Aim of the exercise.
Please identify every line of the records that contains the string "appoggiatura" and copy each of those lines.

Records for processing.
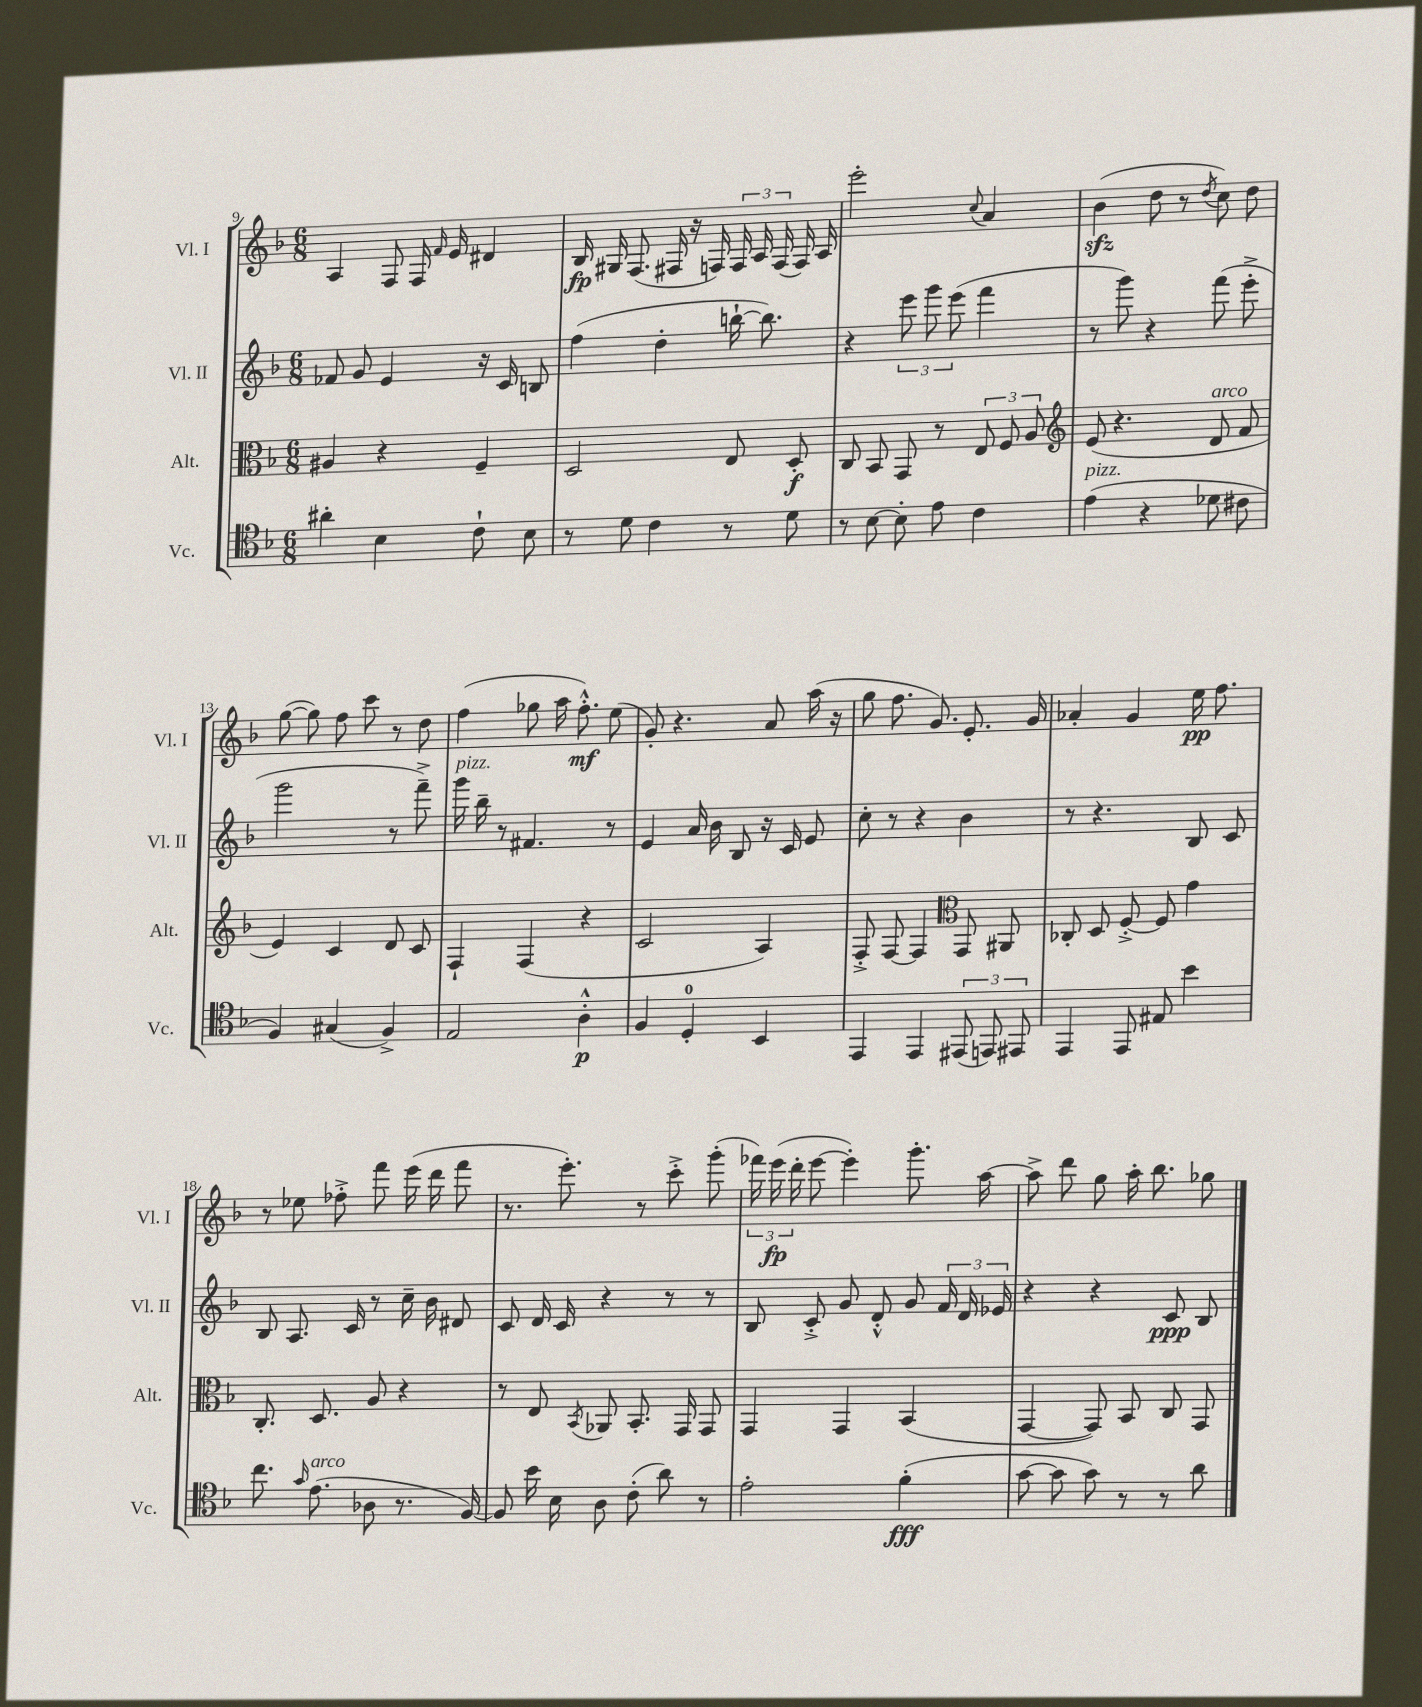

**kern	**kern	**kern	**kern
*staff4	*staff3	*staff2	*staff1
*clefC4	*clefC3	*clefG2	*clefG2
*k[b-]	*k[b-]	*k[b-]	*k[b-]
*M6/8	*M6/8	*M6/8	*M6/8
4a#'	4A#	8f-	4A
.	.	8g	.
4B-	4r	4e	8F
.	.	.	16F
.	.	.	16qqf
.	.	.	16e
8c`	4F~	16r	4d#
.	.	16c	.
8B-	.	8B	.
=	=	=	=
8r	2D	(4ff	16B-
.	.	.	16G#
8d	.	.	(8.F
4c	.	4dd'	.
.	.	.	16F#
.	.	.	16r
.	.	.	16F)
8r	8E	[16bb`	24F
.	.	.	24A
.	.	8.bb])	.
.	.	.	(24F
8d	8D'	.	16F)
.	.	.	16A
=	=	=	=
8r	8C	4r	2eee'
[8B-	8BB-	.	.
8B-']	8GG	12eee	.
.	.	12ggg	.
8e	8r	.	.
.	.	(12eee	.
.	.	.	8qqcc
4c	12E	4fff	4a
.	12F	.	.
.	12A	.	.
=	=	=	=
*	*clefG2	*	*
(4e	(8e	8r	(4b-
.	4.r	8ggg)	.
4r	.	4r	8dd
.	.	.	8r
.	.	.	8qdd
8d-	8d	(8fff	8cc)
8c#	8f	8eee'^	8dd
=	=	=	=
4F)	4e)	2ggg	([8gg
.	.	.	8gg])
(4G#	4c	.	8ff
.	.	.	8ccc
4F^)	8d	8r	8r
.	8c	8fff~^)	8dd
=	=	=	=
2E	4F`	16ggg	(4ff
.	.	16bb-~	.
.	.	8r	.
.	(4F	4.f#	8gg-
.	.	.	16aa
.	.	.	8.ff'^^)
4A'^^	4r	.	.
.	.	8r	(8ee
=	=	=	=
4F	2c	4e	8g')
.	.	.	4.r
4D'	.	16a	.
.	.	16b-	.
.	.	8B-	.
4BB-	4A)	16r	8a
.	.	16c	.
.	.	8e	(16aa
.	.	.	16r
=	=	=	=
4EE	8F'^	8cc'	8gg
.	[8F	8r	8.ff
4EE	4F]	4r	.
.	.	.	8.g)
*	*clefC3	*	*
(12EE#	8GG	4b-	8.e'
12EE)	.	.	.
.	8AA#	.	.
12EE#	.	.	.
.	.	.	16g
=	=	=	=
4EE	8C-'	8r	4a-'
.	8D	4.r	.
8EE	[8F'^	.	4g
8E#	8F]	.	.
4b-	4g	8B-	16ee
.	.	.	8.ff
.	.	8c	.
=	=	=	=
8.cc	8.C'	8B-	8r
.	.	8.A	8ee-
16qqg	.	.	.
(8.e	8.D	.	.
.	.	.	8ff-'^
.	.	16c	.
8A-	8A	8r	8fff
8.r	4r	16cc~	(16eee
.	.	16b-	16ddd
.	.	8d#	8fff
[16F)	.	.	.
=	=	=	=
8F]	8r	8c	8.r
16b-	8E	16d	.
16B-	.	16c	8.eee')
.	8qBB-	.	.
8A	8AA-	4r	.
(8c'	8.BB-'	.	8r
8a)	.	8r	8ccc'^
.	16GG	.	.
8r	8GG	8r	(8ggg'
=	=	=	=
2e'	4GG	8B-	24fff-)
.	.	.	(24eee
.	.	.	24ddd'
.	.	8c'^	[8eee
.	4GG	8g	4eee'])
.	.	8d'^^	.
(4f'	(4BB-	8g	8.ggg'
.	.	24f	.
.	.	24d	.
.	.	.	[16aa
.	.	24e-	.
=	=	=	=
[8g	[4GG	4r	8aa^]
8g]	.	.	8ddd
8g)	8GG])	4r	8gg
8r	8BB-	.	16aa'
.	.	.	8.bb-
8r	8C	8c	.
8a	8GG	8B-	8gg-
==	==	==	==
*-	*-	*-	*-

...

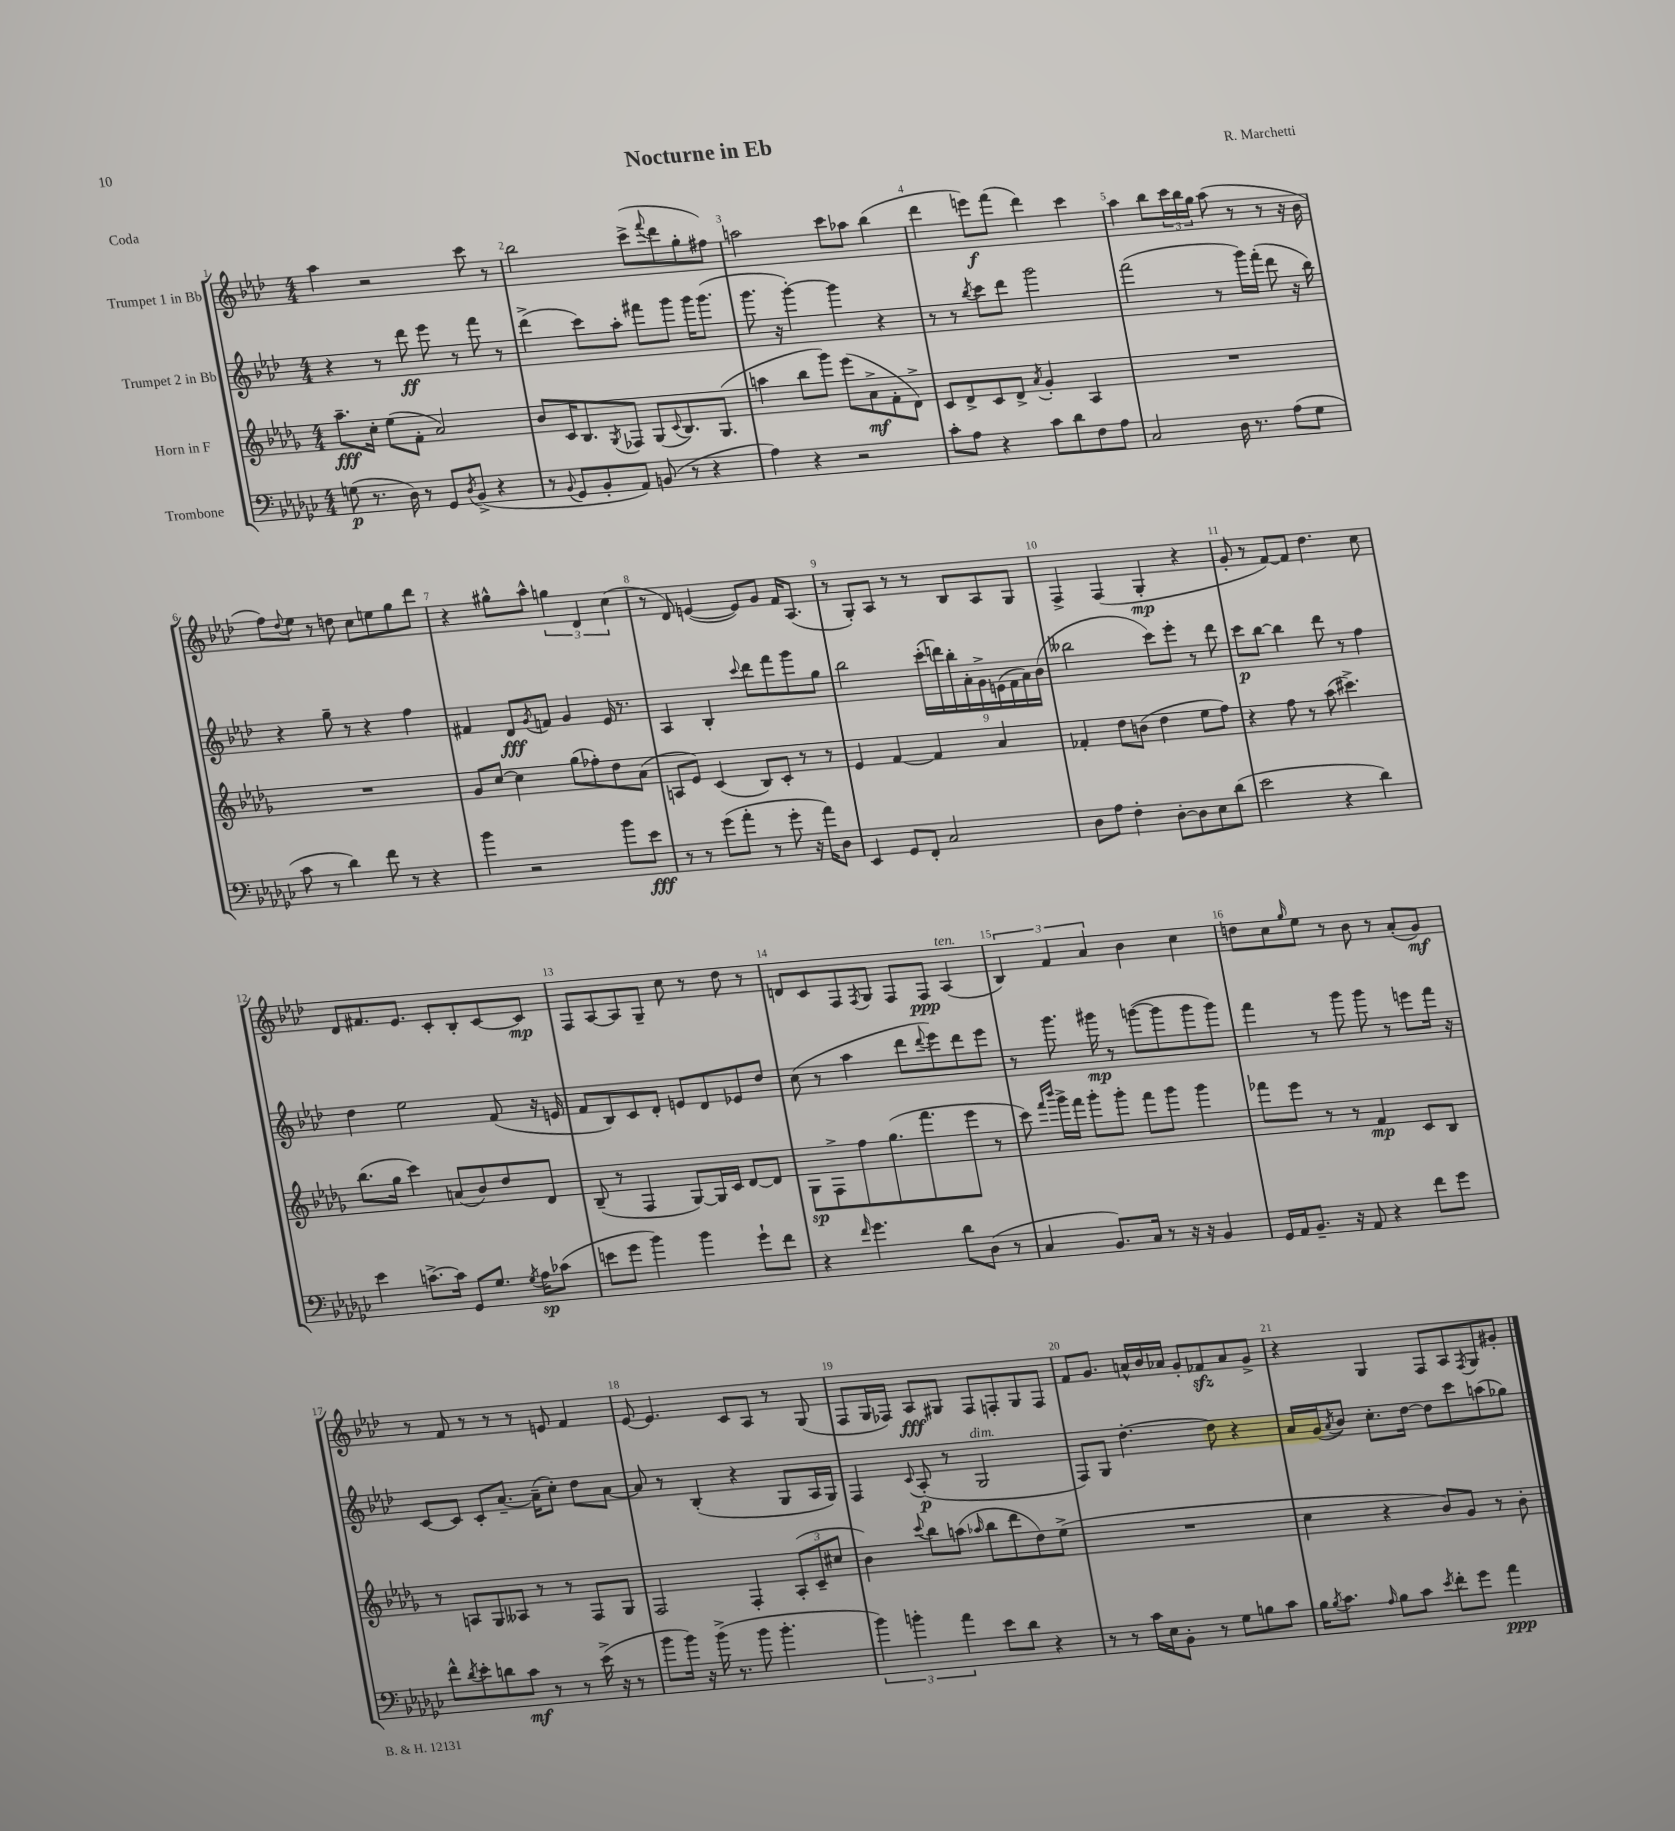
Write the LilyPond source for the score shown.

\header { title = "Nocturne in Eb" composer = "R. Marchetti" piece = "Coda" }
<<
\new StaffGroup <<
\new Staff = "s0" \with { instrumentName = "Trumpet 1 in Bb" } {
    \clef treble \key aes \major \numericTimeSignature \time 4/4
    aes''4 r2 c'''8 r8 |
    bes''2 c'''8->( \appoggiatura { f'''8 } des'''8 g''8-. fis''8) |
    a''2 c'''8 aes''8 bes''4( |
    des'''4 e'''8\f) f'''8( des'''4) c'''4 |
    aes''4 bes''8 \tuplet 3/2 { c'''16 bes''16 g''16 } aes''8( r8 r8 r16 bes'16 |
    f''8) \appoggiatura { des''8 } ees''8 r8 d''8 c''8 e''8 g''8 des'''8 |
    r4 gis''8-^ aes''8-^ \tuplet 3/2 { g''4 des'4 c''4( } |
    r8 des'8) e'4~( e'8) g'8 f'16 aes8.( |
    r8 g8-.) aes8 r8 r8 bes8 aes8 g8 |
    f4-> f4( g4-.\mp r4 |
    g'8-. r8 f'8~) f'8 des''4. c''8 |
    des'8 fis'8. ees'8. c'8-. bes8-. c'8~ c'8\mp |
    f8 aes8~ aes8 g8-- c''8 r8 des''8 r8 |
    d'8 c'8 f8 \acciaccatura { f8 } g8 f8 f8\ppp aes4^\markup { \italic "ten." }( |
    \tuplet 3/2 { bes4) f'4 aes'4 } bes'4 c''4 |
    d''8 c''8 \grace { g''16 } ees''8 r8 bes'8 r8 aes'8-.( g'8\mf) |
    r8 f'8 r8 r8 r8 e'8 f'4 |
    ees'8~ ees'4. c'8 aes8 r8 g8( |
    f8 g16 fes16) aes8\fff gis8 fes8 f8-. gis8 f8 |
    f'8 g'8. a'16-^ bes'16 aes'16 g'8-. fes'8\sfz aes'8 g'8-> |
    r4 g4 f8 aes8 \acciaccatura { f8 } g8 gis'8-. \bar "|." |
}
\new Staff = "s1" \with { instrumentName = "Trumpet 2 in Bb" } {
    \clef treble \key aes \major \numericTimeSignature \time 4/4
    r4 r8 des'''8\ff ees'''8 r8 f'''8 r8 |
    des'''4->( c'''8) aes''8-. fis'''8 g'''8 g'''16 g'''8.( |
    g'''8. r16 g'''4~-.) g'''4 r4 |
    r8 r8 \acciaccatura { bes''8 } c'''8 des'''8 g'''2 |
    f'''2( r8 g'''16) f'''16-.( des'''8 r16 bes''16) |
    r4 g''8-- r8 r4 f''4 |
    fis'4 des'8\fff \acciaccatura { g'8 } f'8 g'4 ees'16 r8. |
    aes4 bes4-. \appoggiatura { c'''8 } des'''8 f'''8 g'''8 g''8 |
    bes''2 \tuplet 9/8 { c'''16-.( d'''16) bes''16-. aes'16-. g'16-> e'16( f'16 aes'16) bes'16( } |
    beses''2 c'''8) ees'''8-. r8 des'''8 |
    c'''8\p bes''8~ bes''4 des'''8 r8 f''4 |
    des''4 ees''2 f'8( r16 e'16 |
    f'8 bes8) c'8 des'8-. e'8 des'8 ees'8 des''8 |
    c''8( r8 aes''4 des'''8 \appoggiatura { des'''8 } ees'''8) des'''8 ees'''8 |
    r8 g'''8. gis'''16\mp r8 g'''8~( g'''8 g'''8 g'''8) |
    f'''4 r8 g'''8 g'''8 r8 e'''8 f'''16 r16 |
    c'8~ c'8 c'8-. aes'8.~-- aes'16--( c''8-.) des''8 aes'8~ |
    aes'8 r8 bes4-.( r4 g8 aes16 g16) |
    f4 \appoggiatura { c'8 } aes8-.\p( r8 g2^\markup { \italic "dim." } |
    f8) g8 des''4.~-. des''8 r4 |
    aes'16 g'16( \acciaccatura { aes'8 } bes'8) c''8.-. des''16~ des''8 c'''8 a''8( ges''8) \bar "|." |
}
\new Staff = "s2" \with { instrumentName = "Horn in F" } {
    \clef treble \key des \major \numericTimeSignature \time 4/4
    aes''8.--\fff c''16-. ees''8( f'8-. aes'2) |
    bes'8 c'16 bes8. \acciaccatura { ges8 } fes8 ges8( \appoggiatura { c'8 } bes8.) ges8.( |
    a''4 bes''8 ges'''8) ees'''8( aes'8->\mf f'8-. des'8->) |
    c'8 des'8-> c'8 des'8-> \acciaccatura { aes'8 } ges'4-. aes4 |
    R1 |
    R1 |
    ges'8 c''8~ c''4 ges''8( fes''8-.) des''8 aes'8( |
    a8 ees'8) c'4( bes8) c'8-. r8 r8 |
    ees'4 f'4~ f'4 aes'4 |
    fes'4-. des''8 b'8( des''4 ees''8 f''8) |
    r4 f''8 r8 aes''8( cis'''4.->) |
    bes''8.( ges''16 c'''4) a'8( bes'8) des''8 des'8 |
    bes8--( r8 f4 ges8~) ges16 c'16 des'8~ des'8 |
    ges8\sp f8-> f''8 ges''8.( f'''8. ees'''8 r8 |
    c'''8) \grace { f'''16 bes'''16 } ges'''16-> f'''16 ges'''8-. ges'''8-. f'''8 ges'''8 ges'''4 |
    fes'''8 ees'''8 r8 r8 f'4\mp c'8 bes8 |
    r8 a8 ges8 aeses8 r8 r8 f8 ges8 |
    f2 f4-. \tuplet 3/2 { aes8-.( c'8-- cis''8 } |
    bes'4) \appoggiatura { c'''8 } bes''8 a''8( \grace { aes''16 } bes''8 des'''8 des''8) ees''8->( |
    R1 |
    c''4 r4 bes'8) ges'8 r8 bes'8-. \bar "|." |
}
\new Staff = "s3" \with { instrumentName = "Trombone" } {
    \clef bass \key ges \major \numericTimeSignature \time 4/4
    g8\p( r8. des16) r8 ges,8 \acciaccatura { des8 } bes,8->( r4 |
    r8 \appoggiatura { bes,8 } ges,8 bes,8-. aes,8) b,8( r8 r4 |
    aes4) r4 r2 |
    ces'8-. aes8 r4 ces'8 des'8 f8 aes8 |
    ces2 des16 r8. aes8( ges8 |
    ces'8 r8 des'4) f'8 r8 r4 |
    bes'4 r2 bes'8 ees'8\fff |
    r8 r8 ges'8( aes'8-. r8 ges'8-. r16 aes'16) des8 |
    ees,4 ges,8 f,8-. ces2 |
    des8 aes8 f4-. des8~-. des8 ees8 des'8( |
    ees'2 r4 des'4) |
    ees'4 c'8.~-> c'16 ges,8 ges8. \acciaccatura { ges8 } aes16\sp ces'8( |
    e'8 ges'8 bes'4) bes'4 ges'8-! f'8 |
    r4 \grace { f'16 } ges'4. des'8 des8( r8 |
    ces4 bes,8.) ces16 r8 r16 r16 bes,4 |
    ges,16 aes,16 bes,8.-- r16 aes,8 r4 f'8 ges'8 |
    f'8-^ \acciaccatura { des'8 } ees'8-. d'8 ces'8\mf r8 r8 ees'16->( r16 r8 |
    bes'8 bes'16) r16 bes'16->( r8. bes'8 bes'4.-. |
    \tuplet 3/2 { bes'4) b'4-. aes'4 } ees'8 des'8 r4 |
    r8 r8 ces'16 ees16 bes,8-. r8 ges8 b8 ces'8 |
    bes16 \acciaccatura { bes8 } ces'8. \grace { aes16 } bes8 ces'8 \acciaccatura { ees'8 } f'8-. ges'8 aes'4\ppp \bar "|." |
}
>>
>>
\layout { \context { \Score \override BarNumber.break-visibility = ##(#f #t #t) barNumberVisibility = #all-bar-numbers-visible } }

Final result.
    bes''2 c'''8->( \appoggiatura { f'''8 } des'''8 g''8-. fis''8) |
    f''8) \appoggiatura { des''8 } ees''8 r8 d''8 c''8 e''8 g''8 des'''8 |
    aes4 bes4-. \appoggiatura { c'''8 } des'''8 f'''8 g'''8 g''8 |
    c''8( r8 aes''4 des'''8 \appoggiatura { des'''8 } ees'''8) des'''8 ees'''8 |
    f4 \appoggiatura { c'8 } aes8-.\p( r8 g2^\markup { \italic "dim." } |
    bes'8 c'16 bes8. \acciaccatura { ges8 } fes8 ges8( \appoggiatura { c'8 } bes8.) ges8.( |
    bes'4) \appoggiatura { c'''8 } bes''8 a''8( \grace { aes''16 } bes''8 des'''8 des''8) ees''8->( |
    r8 \appoggiatura { bes,8 } ges,8 bes,8-. aes,8) b,8( r8 r4 |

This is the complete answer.